Omitting the pictures, print every line below exactly as it stands.

Supplied data:
* * * * * * * * *

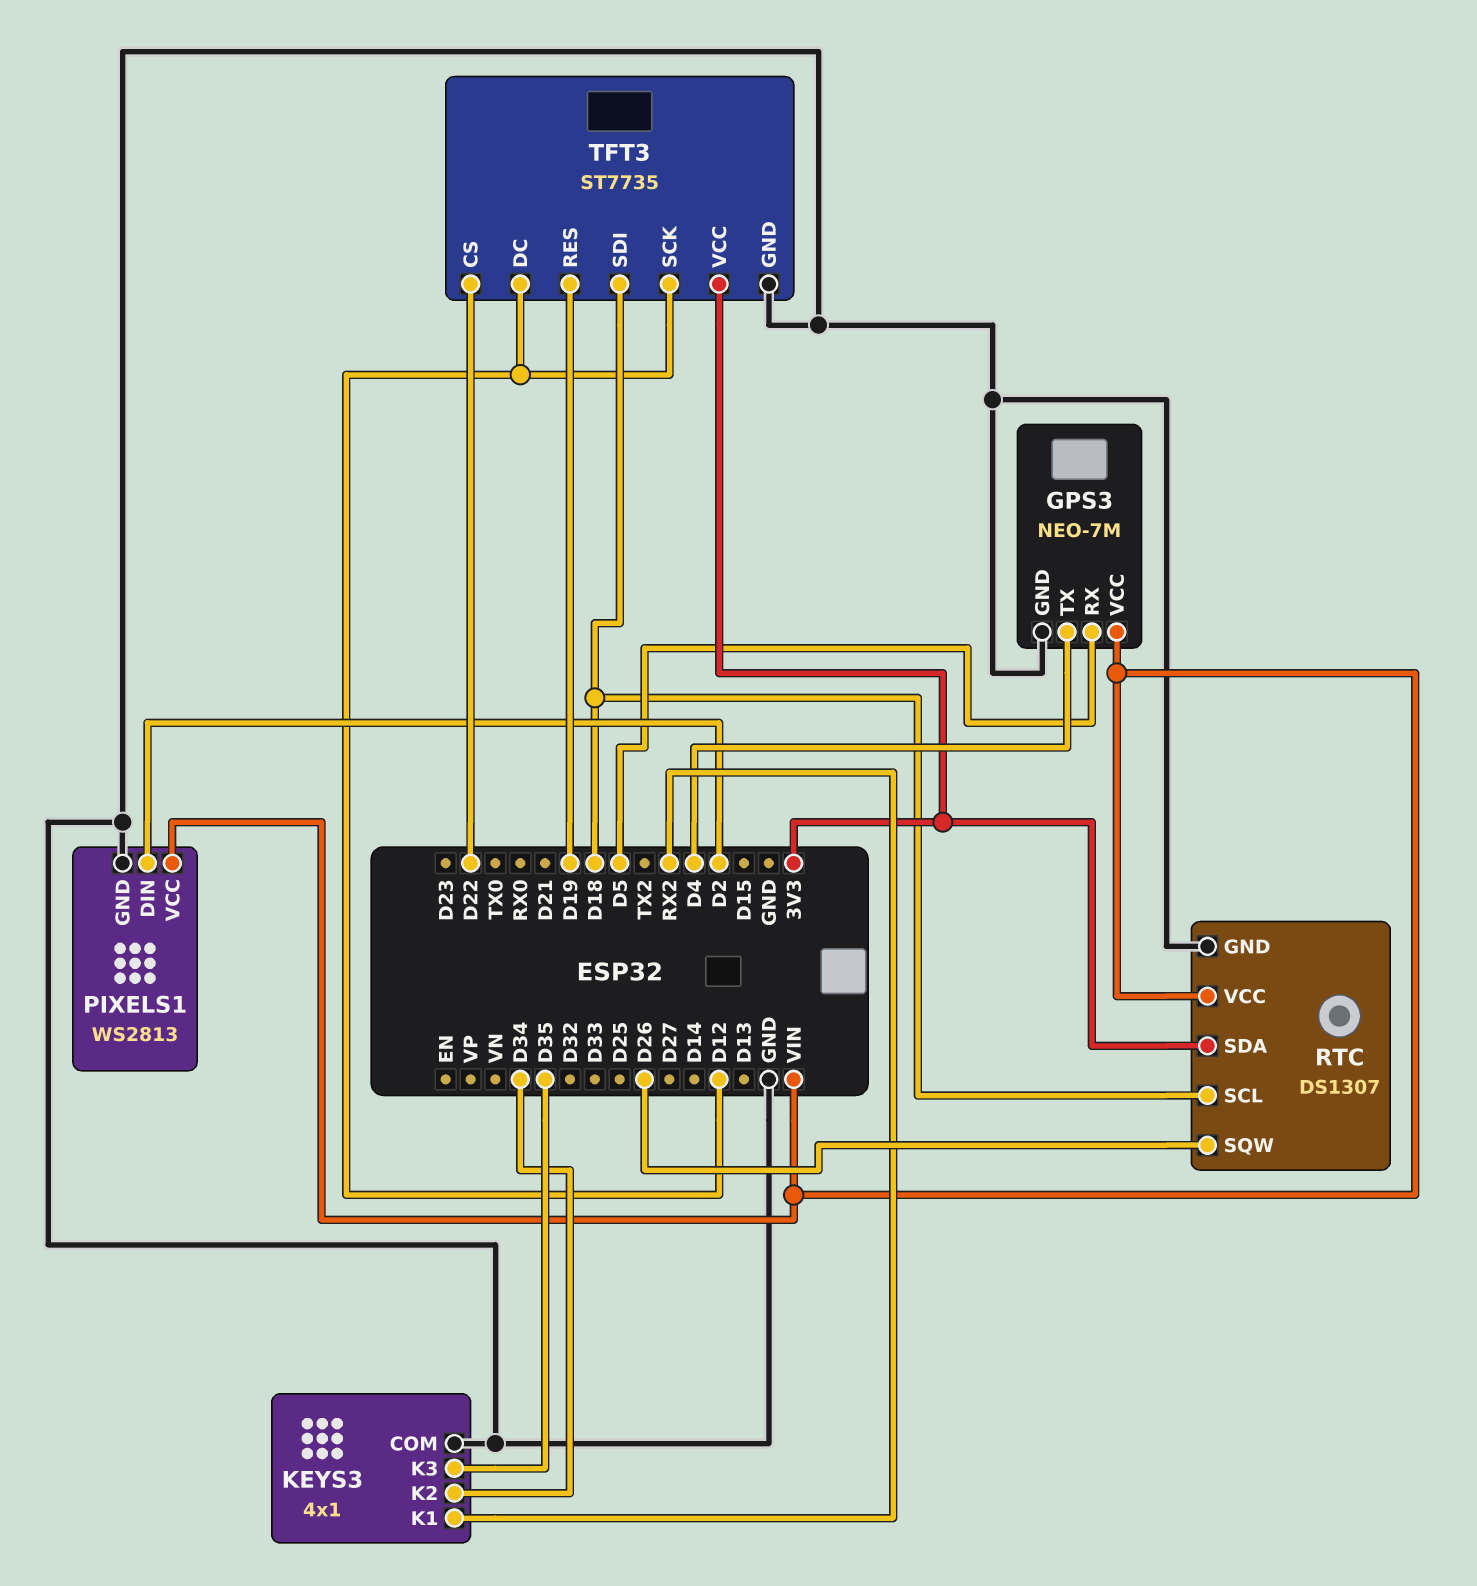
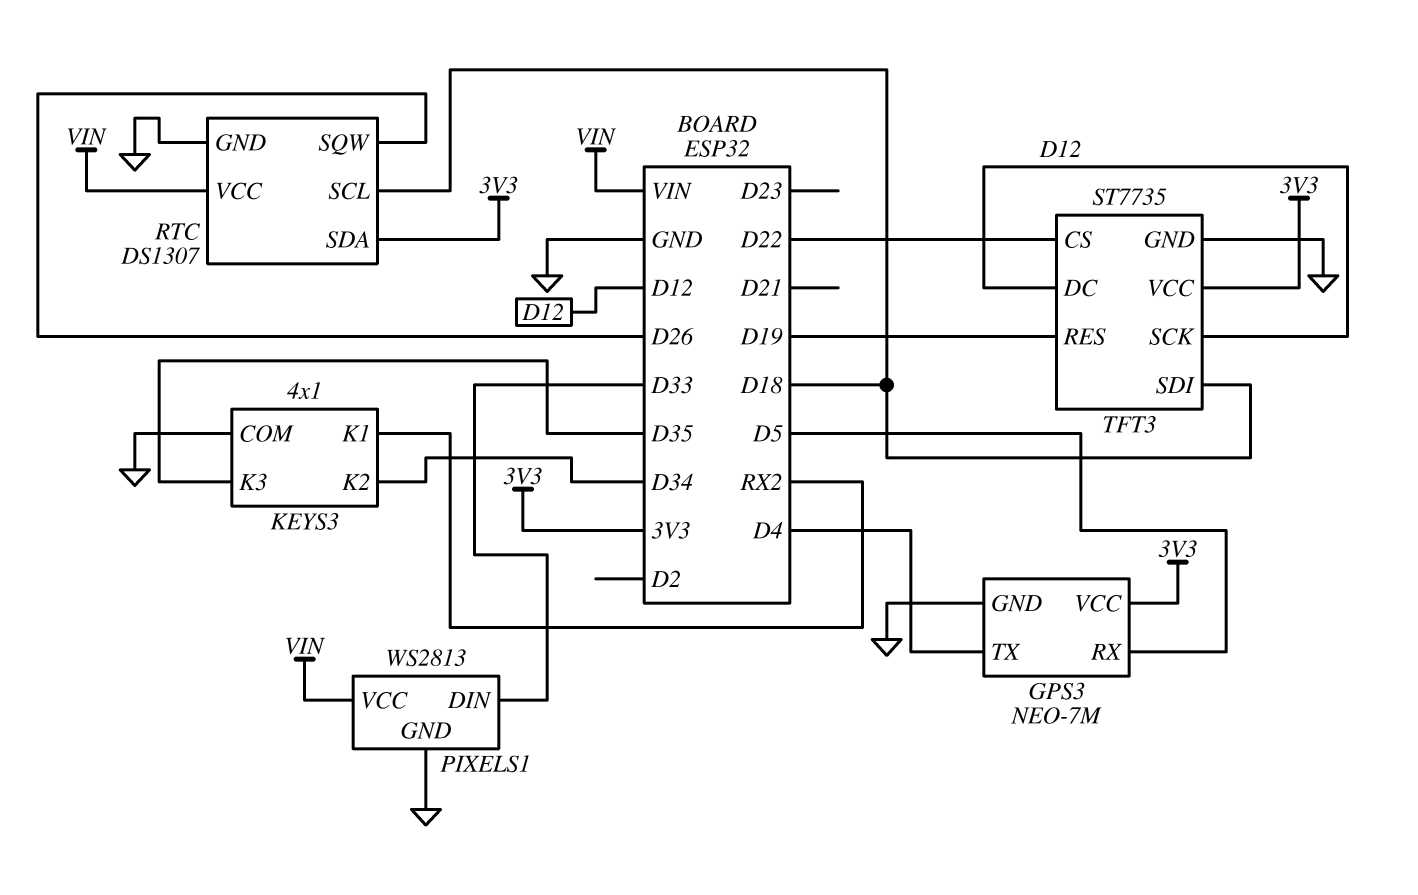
GPS3 pin VCC: VIN -> 3V3
PIXELS1 pin DIN: D2 -> D33

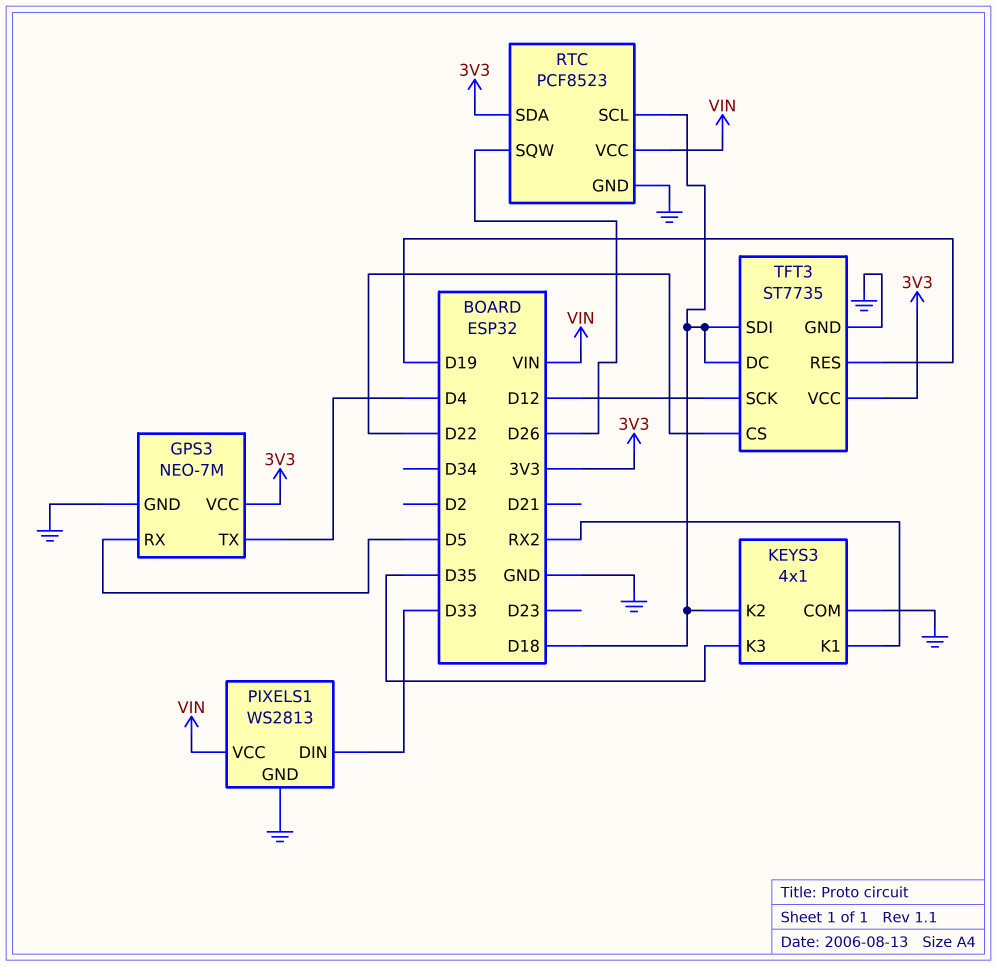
KEYS3 pin K2: D34 -> D18
RTC: DS1307 -> PCF8523
TFT3 pin DC: D12 -> D18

* * * * * * * * *

Exercise solution:
GPS3 pin VCC: VIN -> 3V3
PIXELS1 pin DIN: D2 -> D33

KEYS3 pin K2: D34 -> D18
RTC: DS1307 -> PCF8523
TFT3 pin DC: D12 -> D18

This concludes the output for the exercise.